Segment Start: EXERCISE DATA

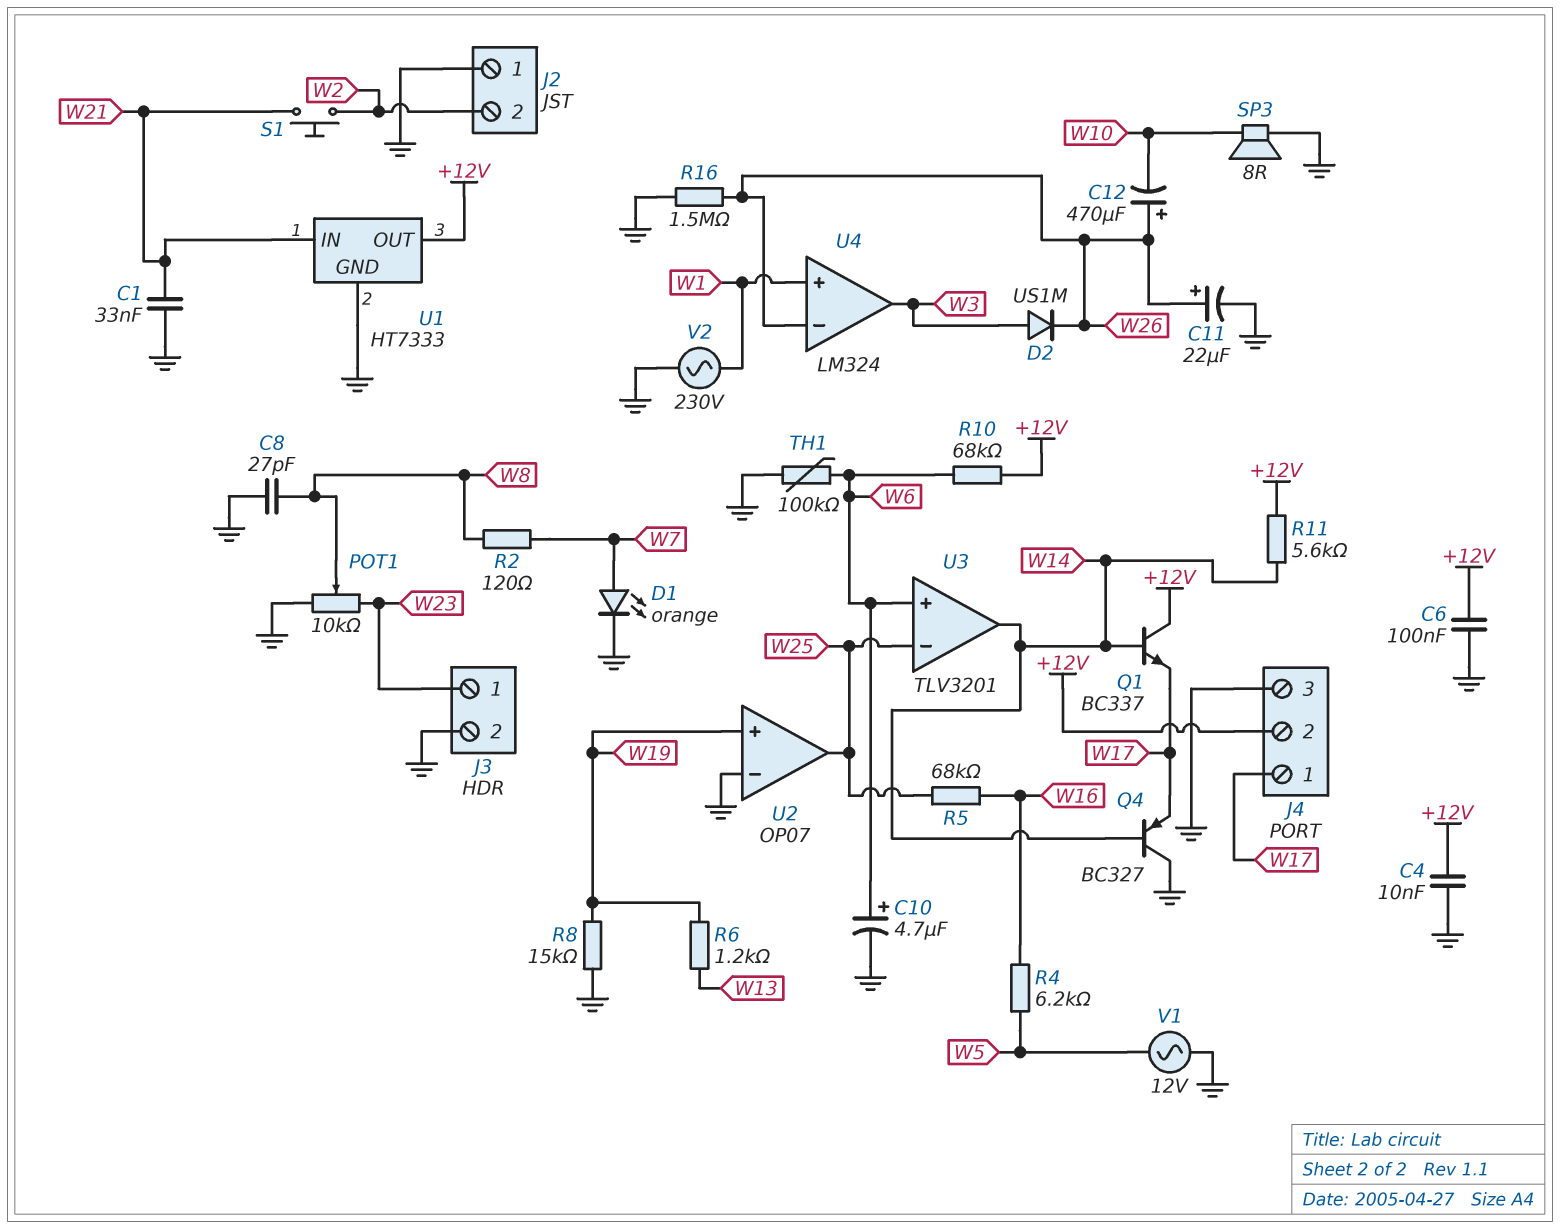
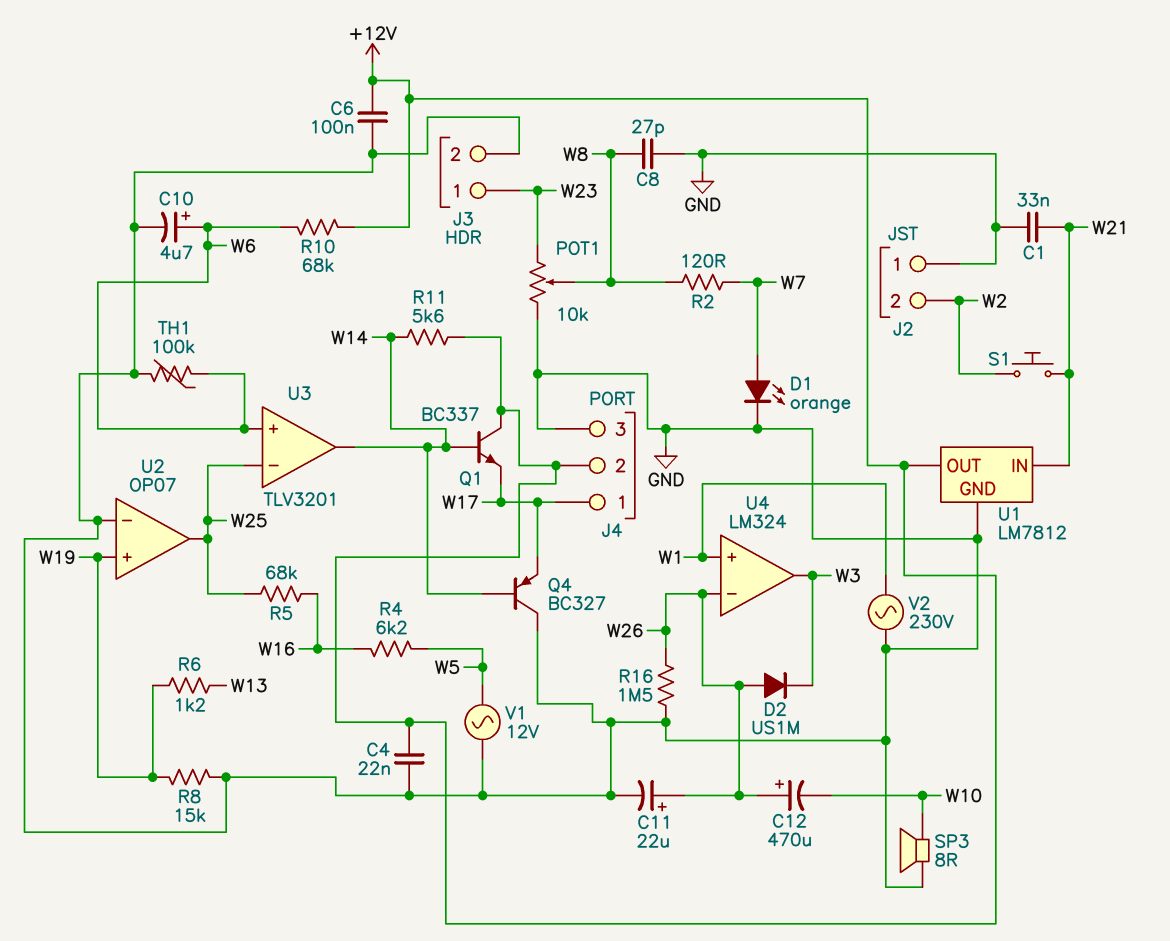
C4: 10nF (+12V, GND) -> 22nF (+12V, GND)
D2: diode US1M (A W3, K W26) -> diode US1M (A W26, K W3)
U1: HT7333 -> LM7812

Segment End: EXERCISE DATA
Segment Start: EXERCISE DATA

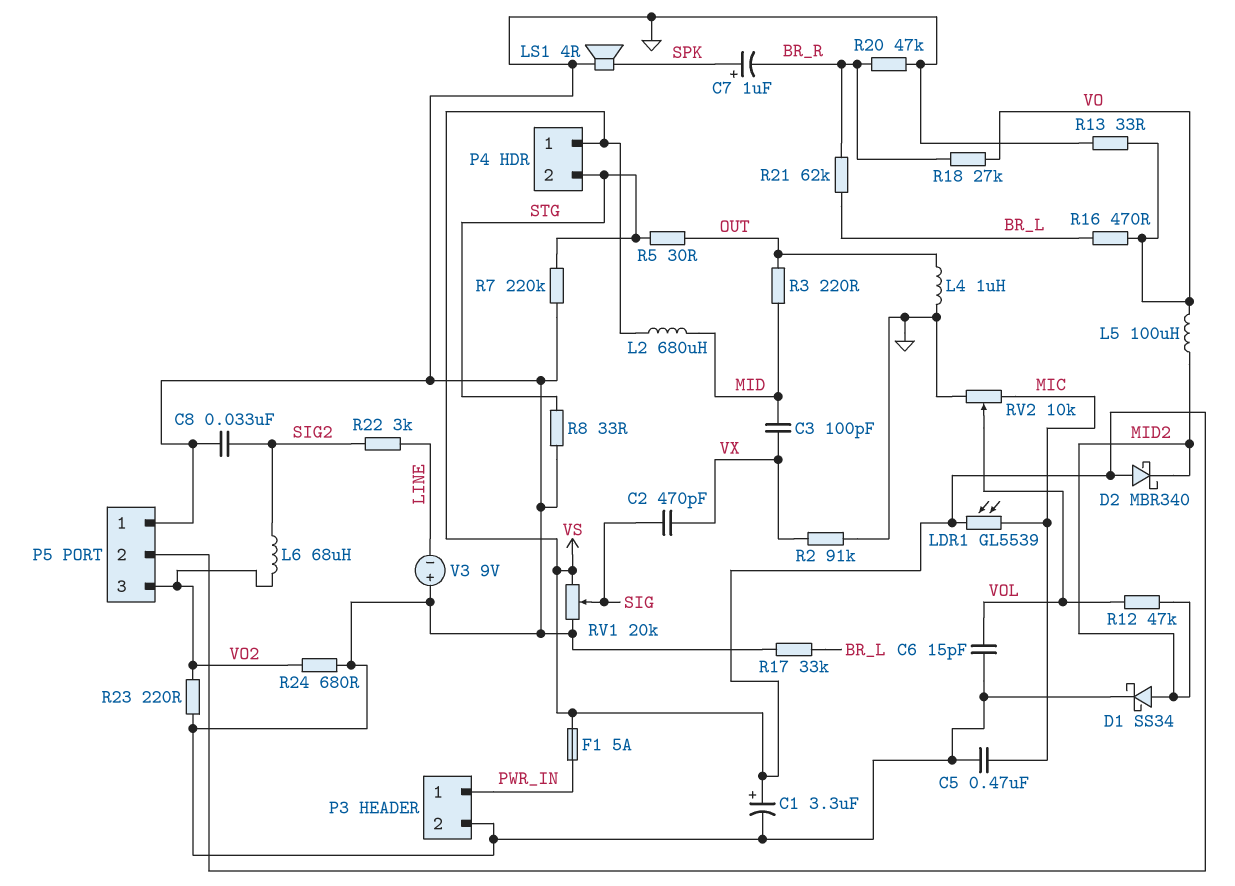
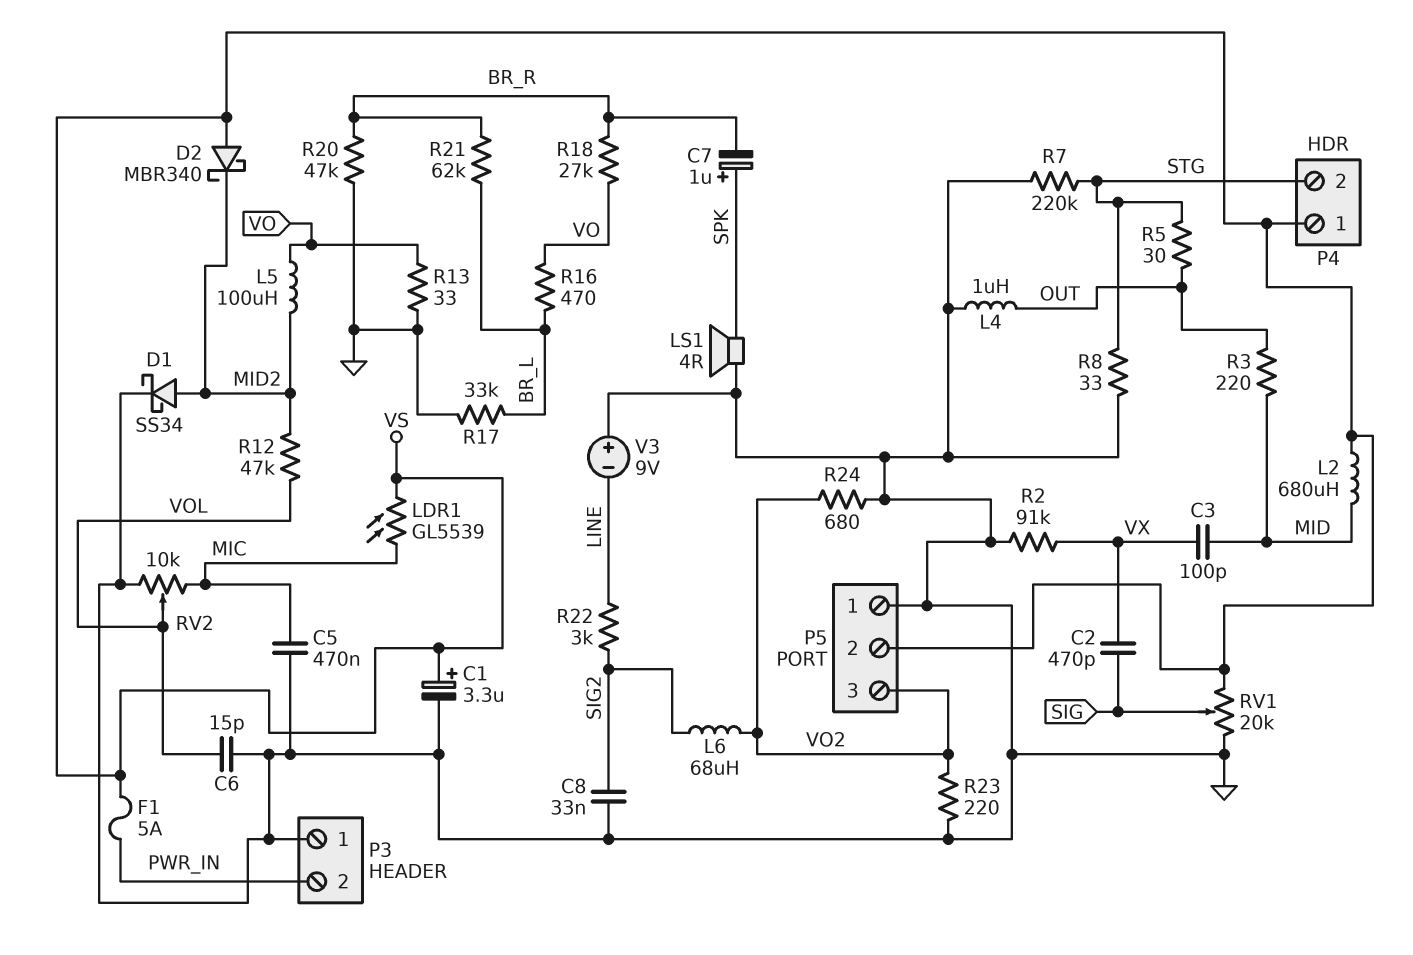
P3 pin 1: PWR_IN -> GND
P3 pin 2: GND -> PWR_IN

Segment End: EXERCISE DATA

◆ EXERCISE DESCRIPTION
Look above for the line holding "C4: 10nF (+12V, GND) -> 22nF (+12V, GND)" and the line holding "U1: HT7333 -> LM7812". Retype both, and every line between them, word for word and nothing else.

◆ RESPONSE
C4: 10nF (+12V, GND) -> 22nF (+12V, GND)
D2: diode US1M (A W3, K W26) -> diode US1M (A W26, K W3)
U1: HT7333 -> LM7812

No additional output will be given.